§ **What you are asked to do**: Filter the entries below, keeping only lines with "round".

_ _ _ _ _ _ _

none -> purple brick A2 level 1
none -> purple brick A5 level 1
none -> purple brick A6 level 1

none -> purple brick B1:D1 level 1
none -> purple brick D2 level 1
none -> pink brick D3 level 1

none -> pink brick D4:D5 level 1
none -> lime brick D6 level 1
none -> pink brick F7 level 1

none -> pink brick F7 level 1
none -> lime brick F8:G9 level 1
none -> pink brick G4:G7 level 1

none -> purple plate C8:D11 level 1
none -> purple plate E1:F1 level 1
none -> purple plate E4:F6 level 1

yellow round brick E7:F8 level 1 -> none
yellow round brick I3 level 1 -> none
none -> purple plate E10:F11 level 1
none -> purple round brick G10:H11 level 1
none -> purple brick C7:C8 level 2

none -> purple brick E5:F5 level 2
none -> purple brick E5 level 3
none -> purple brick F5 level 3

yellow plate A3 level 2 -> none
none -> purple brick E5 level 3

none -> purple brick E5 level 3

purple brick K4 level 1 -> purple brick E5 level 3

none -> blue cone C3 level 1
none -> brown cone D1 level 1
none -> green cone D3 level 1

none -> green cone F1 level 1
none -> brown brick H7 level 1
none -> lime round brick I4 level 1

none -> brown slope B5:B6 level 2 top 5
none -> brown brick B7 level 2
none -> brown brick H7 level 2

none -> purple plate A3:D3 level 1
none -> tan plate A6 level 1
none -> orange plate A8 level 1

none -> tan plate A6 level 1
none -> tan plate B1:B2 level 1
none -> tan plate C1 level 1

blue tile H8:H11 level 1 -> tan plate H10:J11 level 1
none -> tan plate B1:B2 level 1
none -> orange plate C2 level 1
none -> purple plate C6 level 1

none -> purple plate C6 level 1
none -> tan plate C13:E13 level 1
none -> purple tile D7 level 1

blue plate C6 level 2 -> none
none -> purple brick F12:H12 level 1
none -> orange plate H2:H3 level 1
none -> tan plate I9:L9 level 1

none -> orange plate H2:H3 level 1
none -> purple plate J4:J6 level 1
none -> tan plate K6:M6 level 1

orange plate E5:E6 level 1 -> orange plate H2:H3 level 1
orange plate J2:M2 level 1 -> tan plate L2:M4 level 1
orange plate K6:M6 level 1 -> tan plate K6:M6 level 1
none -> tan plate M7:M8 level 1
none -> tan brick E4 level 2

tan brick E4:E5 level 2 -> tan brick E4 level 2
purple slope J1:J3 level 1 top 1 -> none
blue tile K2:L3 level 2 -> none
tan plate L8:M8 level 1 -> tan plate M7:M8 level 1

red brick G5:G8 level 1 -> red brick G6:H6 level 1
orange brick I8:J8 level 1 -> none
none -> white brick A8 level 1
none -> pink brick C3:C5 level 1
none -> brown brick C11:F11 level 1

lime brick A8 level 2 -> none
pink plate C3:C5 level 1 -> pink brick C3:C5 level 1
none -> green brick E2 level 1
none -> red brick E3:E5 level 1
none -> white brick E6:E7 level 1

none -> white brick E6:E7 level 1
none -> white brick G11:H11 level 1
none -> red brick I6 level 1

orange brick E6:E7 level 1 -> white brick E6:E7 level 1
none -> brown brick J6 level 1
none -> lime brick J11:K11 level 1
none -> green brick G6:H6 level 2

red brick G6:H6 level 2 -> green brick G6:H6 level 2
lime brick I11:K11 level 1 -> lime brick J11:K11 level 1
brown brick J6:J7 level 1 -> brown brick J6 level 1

_ _ _ _ _ _ _

§ **Solution below**:
yellow round brick E7:F8 level 1 -> none
yellow round brick I3 level 1 -> none
none -> purple round brick G10:H11 level 1
none -> lime round brick I4 level 1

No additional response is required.